What the task requires:
Copy from the first line below down to and including the line with "GREEN TOOTHBRUSH [450". Skip the pictures.

Provided records:

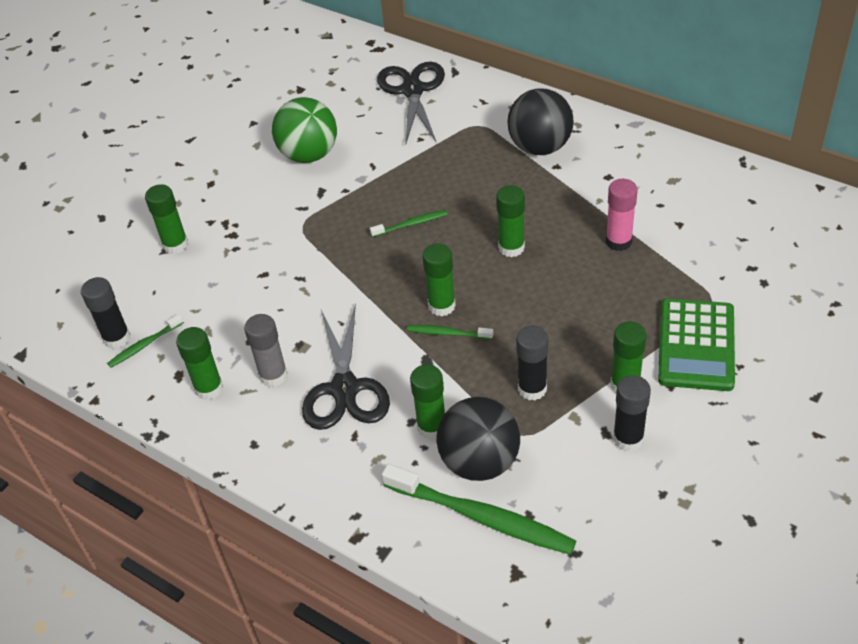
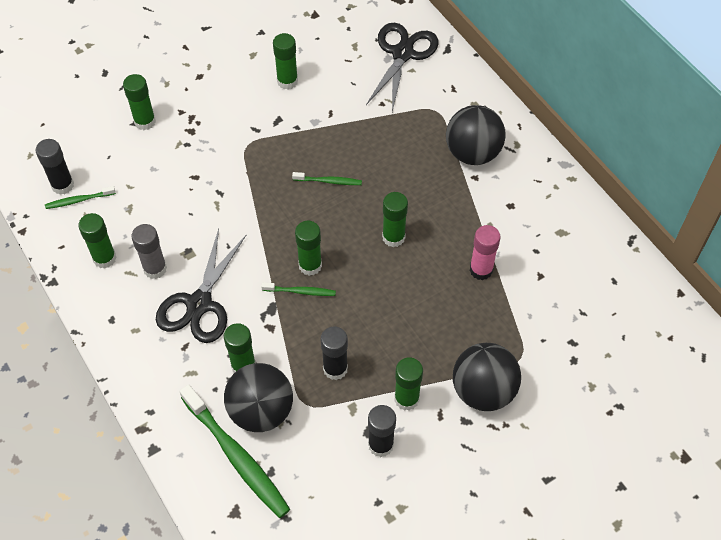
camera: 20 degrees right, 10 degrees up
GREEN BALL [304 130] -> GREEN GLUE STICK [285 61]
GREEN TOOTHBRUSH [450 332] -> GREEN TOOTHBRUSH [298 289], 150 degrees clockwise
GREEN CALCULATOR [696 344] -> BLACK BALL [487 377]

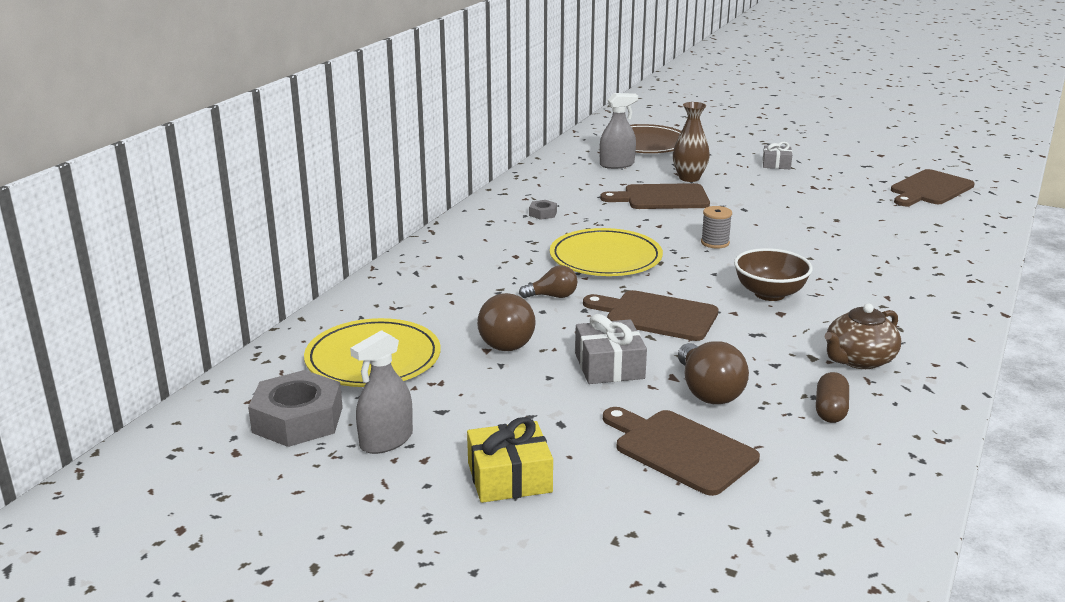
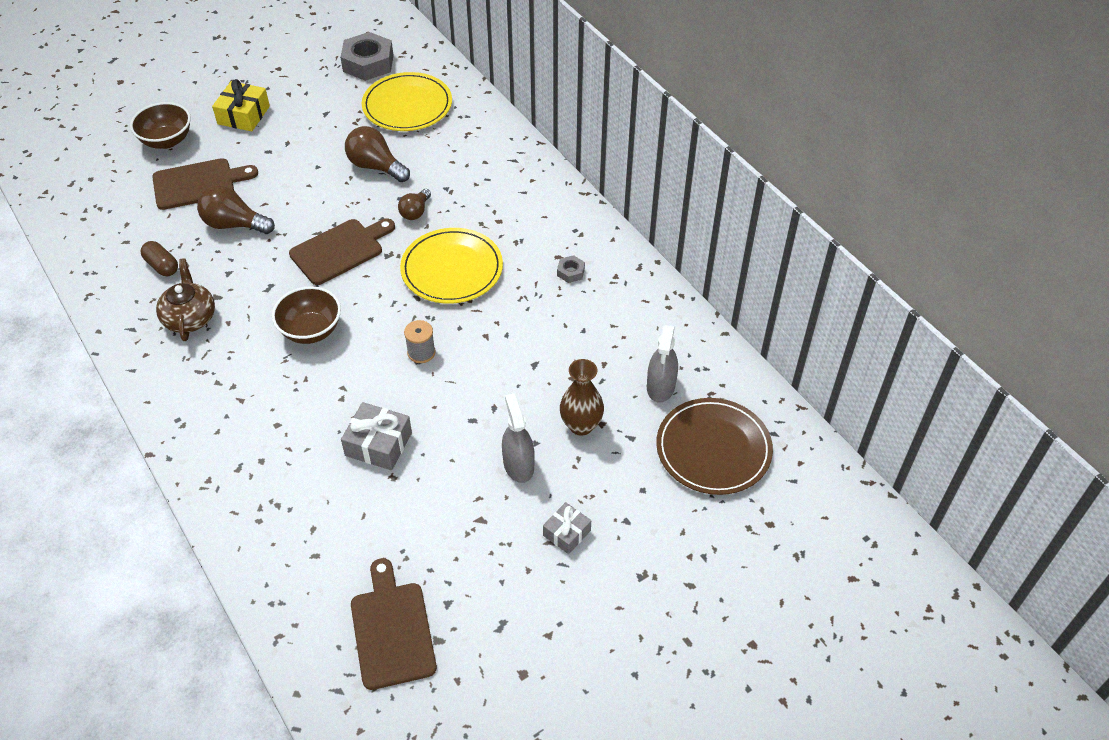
camera: 120 degrees right, 25 degrees up
GREY SPRAY BOTTLE [381 392] -> GREY SPRAY BOTTLE [518 438], move
GREY GIFT [611 349] -> GREY GIFT [376 436], move
BROWN CUTTING BOARD [655 196] -> none
none -> BROWN BOWL [160 125]

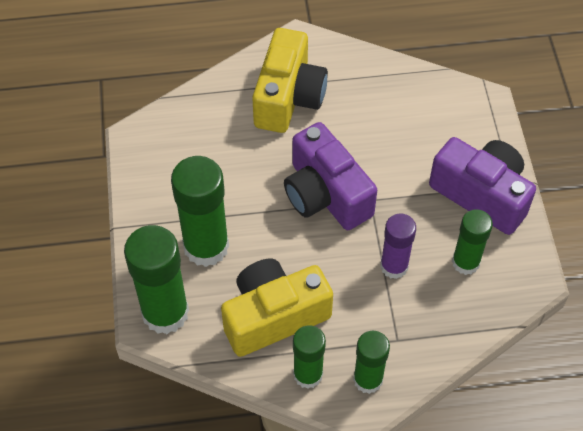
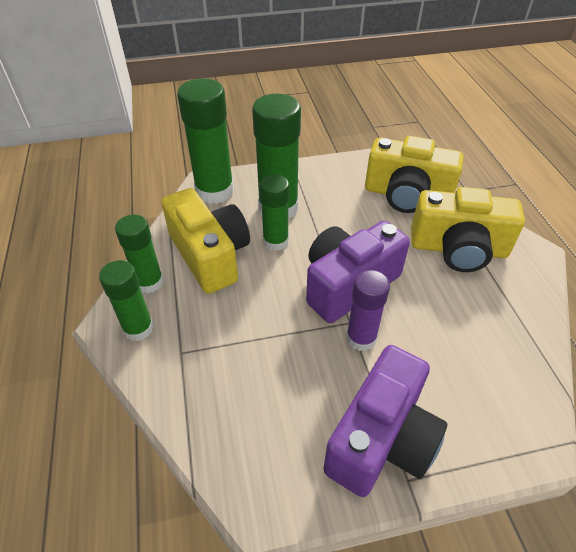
camera: 85 degrees right, 10 degrees down
PURPLE GLUE STICK [398 246] -> PURPLE GLUE STICK [368 310], move
GREEN GLUE STICK [472 242] -> GREEN GLUE STICK [274 213], move
none -> YELLOW CAMERA [414 174]

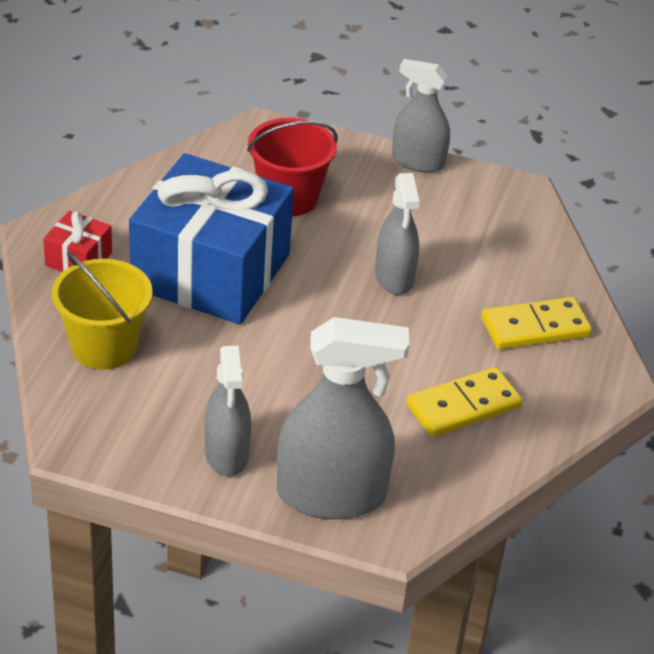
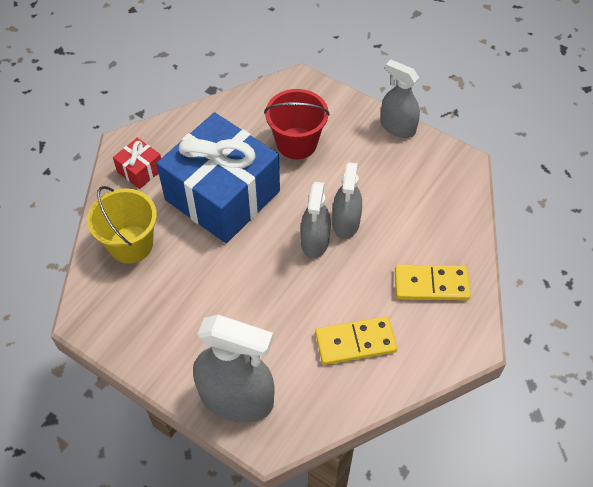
camera: 20 degrees right, 15 degrees up
GREY SPRAY BOTTLE [228 411] -> GREY SPRAY BOTTLE [316 220], move

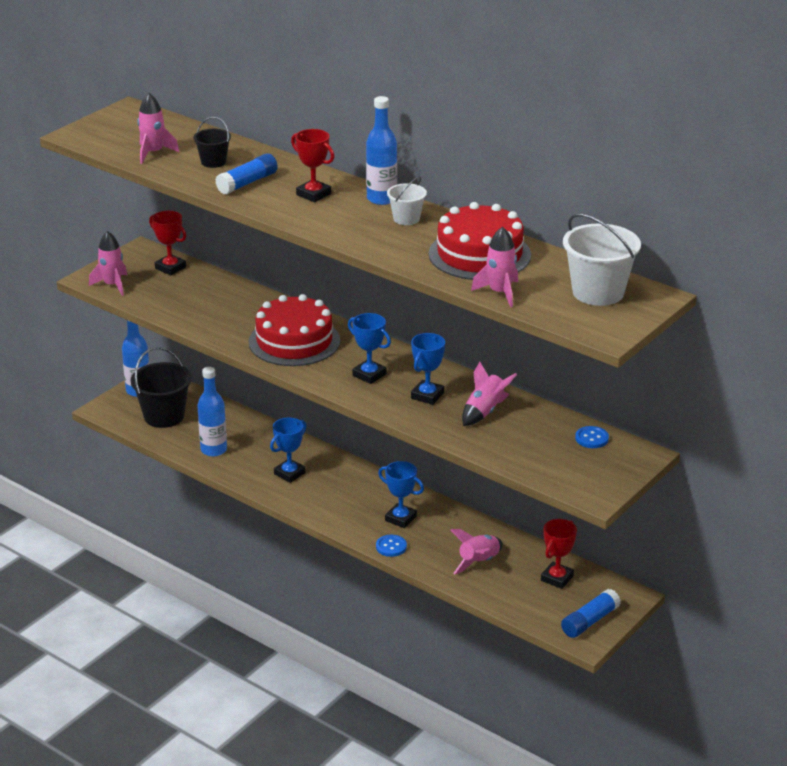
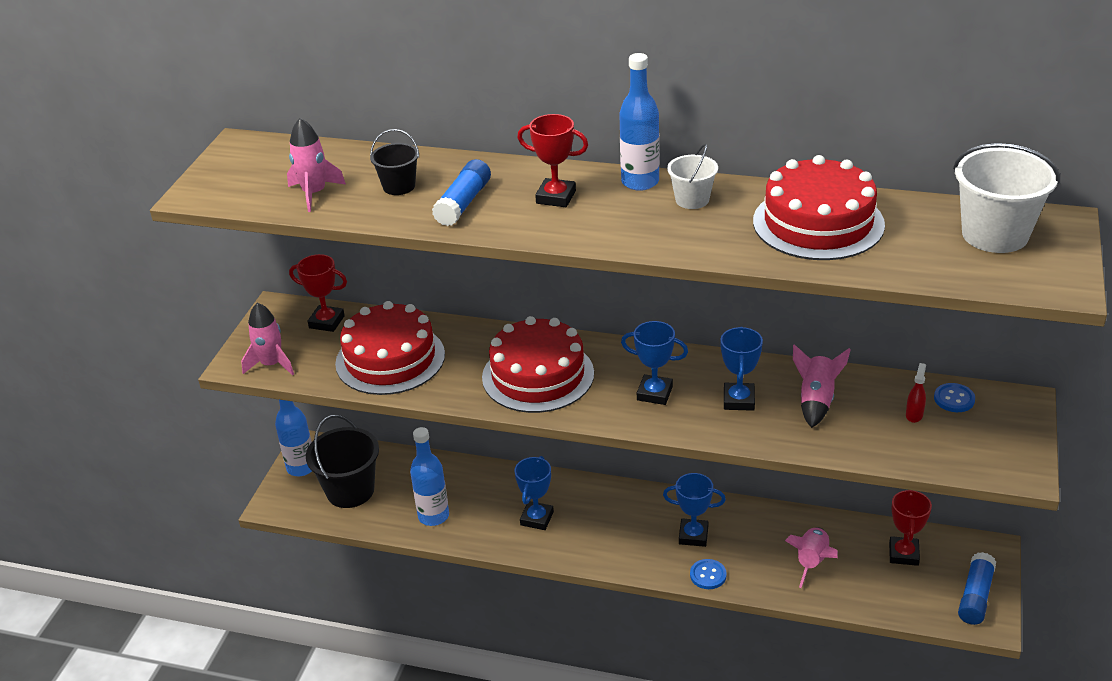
camera: 20 degrees left, 5 degrees up
PINK ROCKET [494 266] -> none
none -> RED CAKE [390 348]
none -> RED SPRAY BOTTLE [916 393]

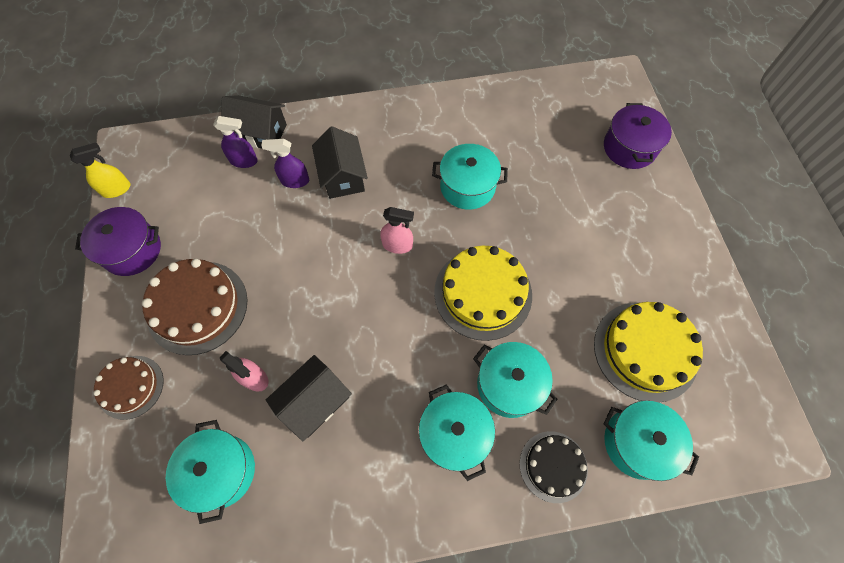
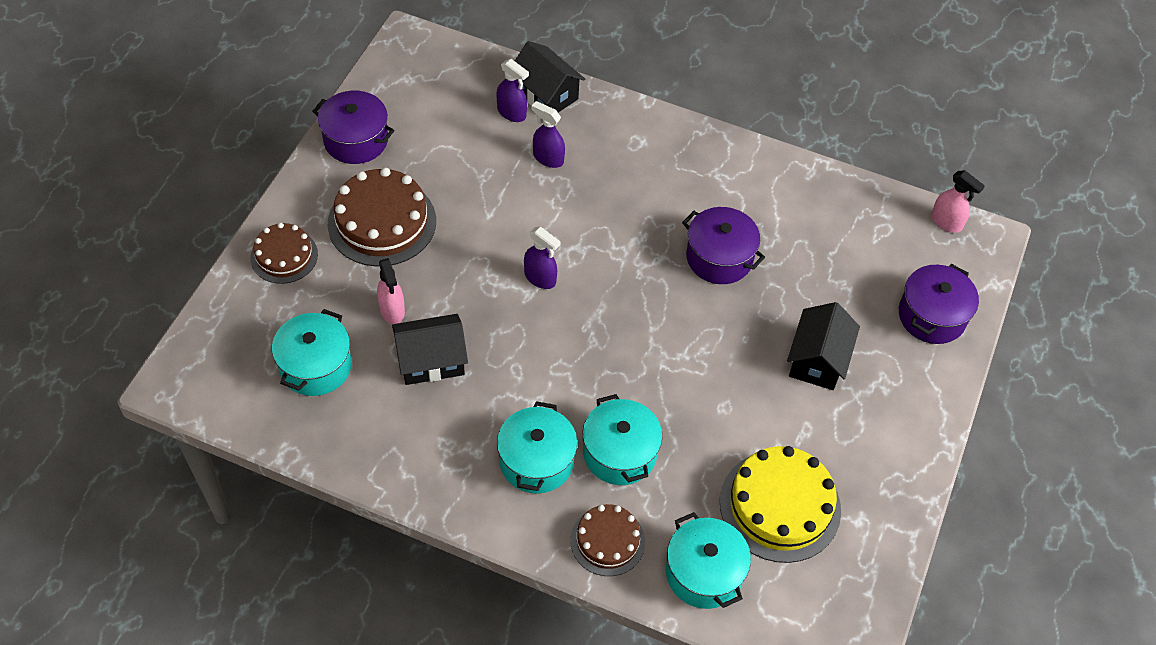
camera: 30 degrees right, 10 degrees down
YELLOW SPRAY BOTTLE [100 170] -> none
BLACK HOUSE [340 162] -> BLACK HOUSE [823 346], move
PINK SPRAY BOTTLE [397 230] -> PINK SPRAY BOTTLE [958 201], move
TURQUOISE POT [470 177] -> PURPLE POT [723 245]
YELLOW CAKE [483 293] -> none
BLACK CAKE [554 467] -> BROWN CAKE [607 540]
none -> PURPLE SPRAY BOTTLE [542 258]

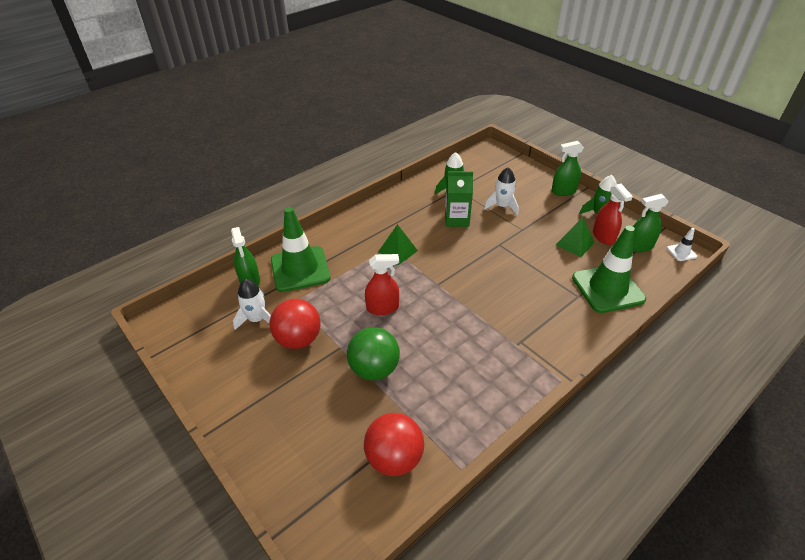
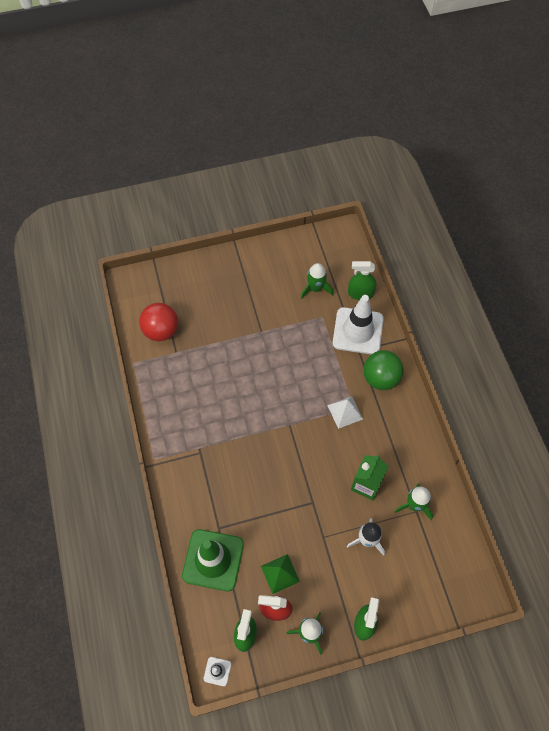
camera: 115 degrees right, 20 degrees up
WHITE ROCKET [252 304] -> GREEN ROCKET [317 281]
RED BALL [295 324] -> none
GREEN TRAFFIC CONE [300 249] -> WHITE TRAFFIC CONE [358 324]
GREEN BALL [373 354] -> GREEN BALL [383 370], move
RED SPRAY BOTTLE [382 284] -> none
GREEN PYRAMID [398 244] -> WHITE PYRAMID [345 412]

Solved exercise:
camera: 20 degrees right, 10 degrees up
GREEN BALL [304 130] -> GREEN GLUE STICK [285 61]
GREEN TOOTHBRUSH [450 332] -> GREEN TOOTHBRUSH [298 289], 150 degrees clockwise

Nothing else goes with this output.